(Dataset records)
╔══

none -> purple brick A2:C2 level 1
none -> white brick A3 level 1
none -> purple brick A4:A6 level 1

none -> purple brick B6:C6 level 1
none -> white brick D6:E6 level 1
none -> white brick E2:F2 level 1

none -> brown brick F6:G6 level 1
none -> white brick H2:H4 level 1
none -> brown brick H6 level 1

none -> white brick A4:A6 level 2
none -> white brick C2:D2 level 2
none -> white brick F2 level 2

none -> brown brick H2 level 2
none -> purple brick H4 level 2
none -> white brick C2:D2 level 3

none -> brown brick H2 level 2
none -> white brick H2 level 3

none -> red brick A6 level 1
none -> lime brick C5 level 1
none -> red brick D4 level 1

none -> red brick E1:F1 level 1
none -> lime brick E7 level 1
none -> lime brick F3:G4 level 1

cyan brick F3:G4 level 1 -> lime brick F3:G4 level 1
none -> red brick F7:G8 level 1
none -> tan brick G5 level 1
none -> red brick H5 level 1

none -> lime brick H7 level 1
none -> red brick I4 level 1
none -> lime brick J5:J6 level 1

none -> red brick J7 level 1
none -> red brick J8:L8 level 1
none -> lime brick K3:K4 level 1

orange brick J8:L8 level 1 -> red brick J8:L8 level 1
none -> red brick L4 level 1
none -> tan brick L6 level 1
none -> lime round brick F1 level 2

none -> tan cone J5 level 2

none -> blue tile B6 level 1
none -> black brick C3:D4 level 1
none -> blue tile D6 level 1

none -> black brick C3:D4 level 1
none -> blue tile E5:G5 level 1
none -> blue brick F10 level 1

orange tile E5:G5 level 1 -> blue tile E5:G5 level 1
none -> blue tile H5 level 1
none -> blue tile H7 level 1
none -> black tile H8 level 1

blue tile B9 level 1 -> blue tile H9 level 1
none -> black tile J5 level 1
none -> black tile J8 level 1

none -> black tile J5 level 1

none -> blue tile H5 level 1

╚══

> About this task
Start to finish, copy the records above with no differences.

> Solution for this exercise
none -> purple brick A2:C2 level 1
none -> white brick A3 level 1
none -> purple brick A4:A6 level 1

none -> purple brick B6:C6 level 1
none -> white brick D6:E6 level 1
none -> white brick E2:F2 level 1

none -> brown brick F6:G6 level 1
none -> white brick H2:H4 level 1
none -> brown brick H6 level 1

none -> white brick A4:A6 level 2
none -> white brick C2:D2 level 2
none -> white brick F2 level 2

none -> brown brick H2 level 2
none -> purple brick H4 level 2
none -> white brick C2:D2 level 3

none -> brown brick H2 level 2
none -> white brick H2 level 3

none -> red brick A6 level 1
none -> lime brick C5 level 1
none -> red brick D4 level 1

none -> red brick E1:F1 level 1
none -> lime brick E7 level 1
none -> lime brick F3:G4 level 1

cyan brick F3:G4 level 1 -> lime brick F3:G4 level 1
none -> red brick F7:G8 level 1
none -> tan brick G5 level 1
none -> red brick H5 level 1

none -> lime brick H7 level 1
none -> red brick I4 level 1
none -> lime brick J5:J6 level 1

none -> red brick J7 level 1
none -> red brick J8:L8 level 1
none -> lime brick K3:K4 level 1

orange brick J8:L8 level 1 -> red brick J8:L8 level 1
none -> red brick L4 level 1
none -> tan brick L6 level 1
none -> lime round brick F1 level 2

none -> tan cone J5 level 2

none -> blue tile B6 level 1
none -> black brick C3:D4 level 1
none -> blue tile D6 level 1

none -> black brick C3:D4 level 1
none -> blue tile E5:G5 level 1
none -> blue brick F10 level 1

orange tile E5:G5 level 1 -> blue tile E5:G5 level 1
none -> blue tile H5 level 1
none -> blue tile H7 level 1
none -> black tile H8 level 1

blue tile B9 level 1 -> blue tile H9 level 1
none -> black tile J5 level 1
none -> black tile J8 level 1

none -> black tile J5 level 1

none -> blue tile H5 level 1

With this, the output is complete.